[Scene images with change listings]
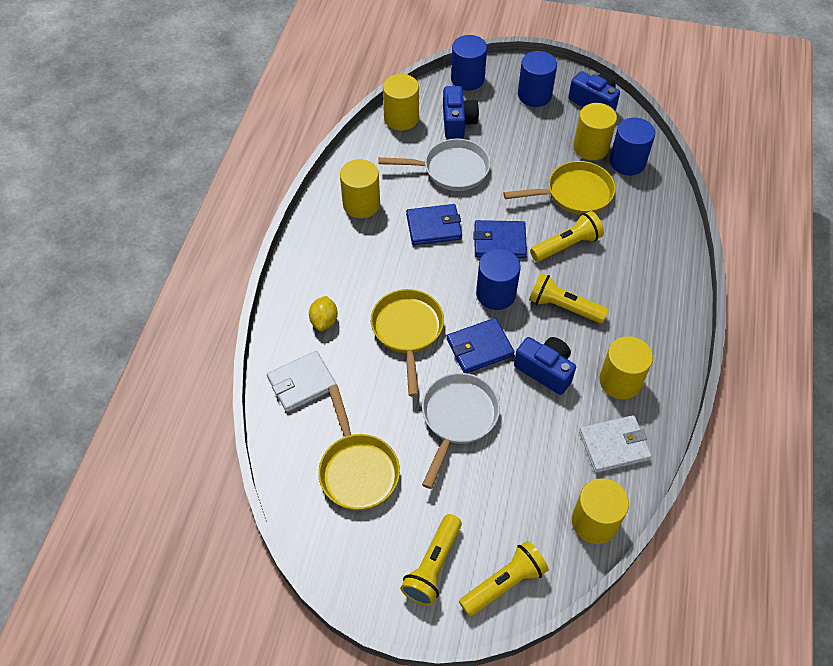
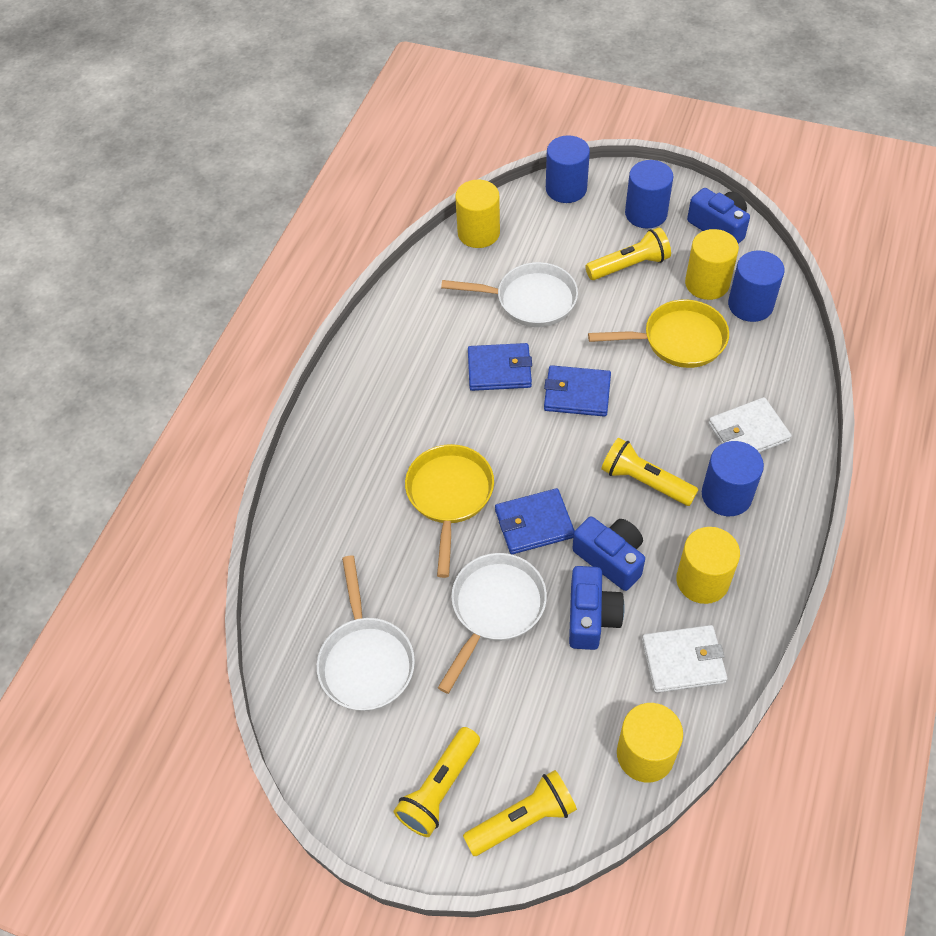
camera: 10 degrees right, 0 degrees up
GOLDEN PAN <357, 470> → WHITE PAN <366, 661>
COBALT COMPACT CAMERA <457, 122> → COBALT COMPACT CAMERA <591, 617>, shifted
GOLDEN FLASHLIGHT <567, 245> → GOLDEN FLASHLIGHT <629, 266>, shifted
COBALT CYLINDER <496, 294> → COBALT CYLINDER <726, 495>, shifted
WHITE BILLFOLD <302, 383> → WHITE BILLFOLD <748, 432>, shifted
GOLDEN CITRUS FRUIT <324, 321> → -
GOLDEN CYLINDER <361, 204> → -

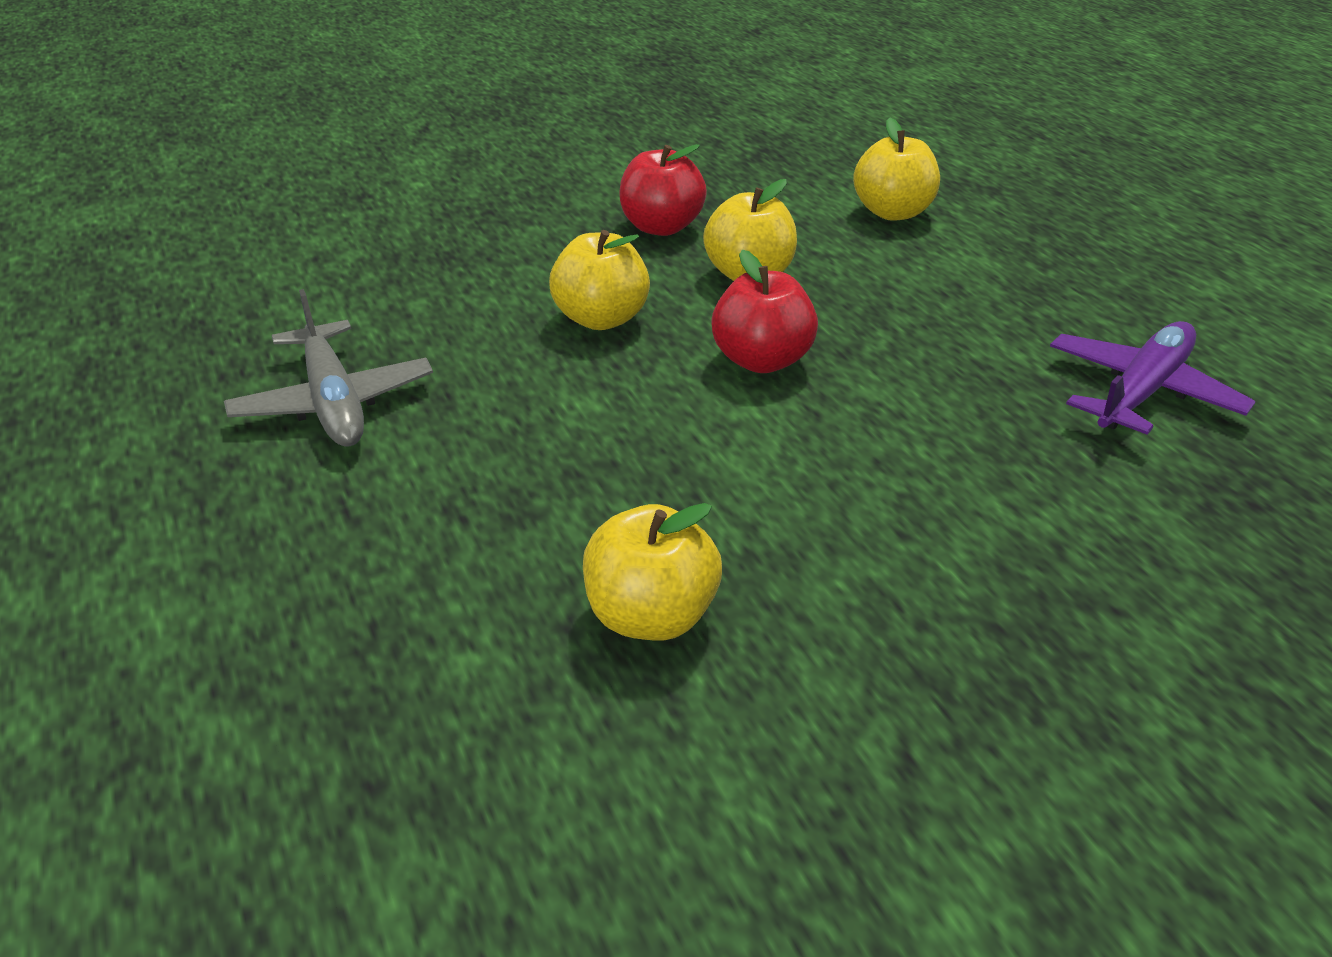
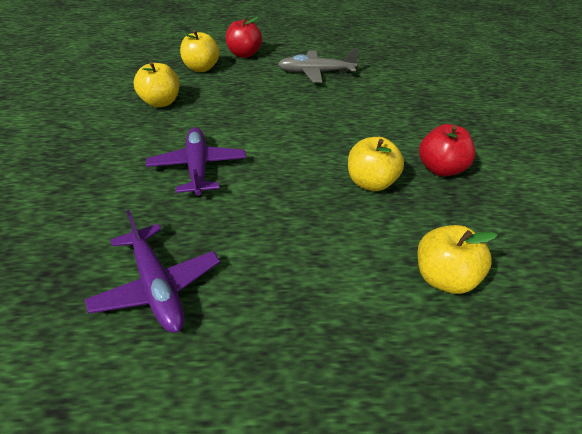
camera: 110 degrees right, 5 degrees up
- → VIOLET AEROPLANE <198, 168>
GOLDEN APPLE FRUIT <601, 319> → GOLDEN APPLE FRUIT <201, 68>, shifted
SCARLET APPLE FRUIT <762, 360> → SCARLET APPLE FRUIT <244, 54>, shifted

**Activity:** Please reproduce each entry exactly as given and omit the pictures.

**Task response:**
camera: 10 degrees right, 0 degrees up
GOLDEN PAN <357, 470> → WHITE PAN <366, 661>
COBALT COMPACT CAMERA <457, 122> → COBALT COMPACT CAMERA <591, 617>, shifted
GOLDEN FLASHLIGHT <567, 245> → GOLDEN FLASHLIGHT <629, 266>, shifted
COBALT CYLINDER <496, 294> → COBALT CYLINDER <726, 495>, shifted
WHITE BILLFOLD <302, 383> → WHITE BILLFOLD <748, 432>, shifted
GOLDEN CITRUS FRUIT <324, 321> → -
GOLDEN CYLINDER <361, 204> → -

camera: 110 degrees right, 5 degrees up
- → VIOLET AEROPLANE <198, 168>
GOLDEN APPLE FRUIT <601, 319> → GOLDEN APPLE FRUIT <201, 68>, shifted
SCARLET APPLE FRUIT <762, 360> → SCARLET APPLE FRUIT <244, 54>, shifted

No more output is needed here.